-------- Listed records --------

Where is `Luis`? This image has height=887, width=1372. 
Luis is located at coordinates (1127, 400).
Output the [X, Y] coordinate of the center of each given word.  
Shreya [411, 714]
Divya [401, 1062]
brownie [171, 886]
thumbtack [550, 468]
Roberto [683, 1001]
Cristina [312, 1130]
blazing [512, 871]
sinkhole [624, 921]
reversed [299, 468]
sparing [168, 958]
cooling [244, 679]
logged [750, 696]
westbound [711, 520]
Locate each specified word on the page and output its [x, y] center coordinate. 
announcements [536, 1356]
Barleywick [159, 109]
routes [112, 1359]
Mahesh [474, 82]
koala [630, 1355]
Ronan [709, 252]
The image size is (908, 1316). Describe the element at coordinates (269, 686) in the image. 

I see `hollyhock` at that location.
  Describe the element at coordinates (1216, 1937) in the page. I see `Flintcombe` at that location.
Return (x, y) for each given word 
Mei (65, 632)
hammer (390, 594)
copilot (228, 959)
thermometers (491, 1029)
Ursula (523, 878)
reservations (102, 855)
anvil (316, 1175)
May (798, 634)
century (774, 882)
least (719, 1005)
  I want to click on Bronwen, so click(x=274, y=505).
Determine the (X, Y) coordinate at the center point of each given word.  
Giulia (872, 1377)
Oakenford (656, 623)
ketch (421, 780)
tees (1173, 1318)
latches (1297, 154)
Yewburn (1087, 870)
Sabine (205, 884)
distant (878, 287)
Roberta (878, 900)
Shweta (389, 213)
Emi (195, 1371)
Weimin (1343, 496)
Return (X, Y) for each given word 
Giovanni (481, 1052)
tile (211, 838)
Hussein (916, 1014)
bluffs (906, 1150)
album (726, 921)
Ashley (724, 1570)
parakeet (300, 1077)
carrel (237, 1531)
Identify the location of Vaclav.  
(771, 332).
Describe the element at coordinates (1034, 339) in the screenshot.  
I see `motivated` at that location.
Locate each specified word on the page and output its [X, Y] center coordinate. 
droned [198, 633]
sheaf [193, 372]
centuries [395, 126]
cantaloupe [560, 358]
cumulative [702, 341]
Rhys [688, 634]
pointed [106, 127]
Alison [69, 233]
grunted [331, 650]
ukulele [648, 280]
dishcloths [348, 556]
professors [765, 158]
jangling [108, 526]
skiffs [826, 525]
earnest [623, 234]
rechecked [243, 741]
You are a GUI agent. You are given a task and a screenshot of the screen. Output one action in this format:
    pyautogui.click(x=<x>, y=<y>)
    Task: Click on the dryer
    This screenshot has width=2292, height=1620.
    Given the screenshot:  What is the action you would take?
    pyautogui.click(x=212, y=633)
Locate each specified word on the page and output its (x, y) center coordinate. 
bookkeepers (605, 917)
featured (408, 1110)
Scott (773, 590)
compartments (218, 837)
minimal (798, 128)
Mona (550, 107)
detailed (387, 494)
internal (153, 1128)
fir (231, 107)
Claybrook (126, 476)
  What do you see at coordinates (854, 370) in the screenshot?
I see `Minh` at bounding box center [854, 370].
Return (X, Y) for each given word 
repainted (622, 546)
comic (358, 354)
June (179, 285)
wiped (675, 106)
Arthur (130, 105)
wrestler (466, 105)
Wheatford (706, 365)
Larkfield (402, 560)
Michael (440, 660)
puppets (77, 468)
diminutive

--------

→ **To do**: Give everything in the entries above from the line containing "jangling [108, 526]" down to the line containing "Arthur (130, 105)", both ends included, as a numbered list without blank lines.

→ **Solution to the exercise**:
1. jangling [108, 526]
2. skiffs [826, 525]
3. earnest [623, 234]
4. rechecked [243, 741]
5. You are a GUI agent. You are given a task and a screenshot of the screen. Output one action in this format:
6.     pyautogui.click(x=<x>, y=<y>)
7.     Task: Click on the dryer
8.     This screenshot has width=2292, height=1620.
9.     Given the screenshot:  What is the action you would take?
10.     pyautogui.click(x=212, y=633)
11. Locate each specified word on the page and output its (x, y) center coordinate. 
12. bookkeepers (605, 917)
13. featured (408, 1110)
14. Scott (773, 590)
15. compartments (218, 837)
16. minimal (798, 128)
17. Mona (550, 107)
18. detailed (387, 494)
19. internal (153, 1128)
20. fir (231, 107)
21. Claybrook (126, 476)
22.   What do you see at coordinates (854, 370) in the screenshot?
23. I see `Minh` at bounding box center [854, 370].
24. Return (X, Y) for each given word 
25. repainted (622, 546)
26. comic (358, 354)
27. June (179, 285)
28. wiped (675, 106)
29. Arthur (130, 105)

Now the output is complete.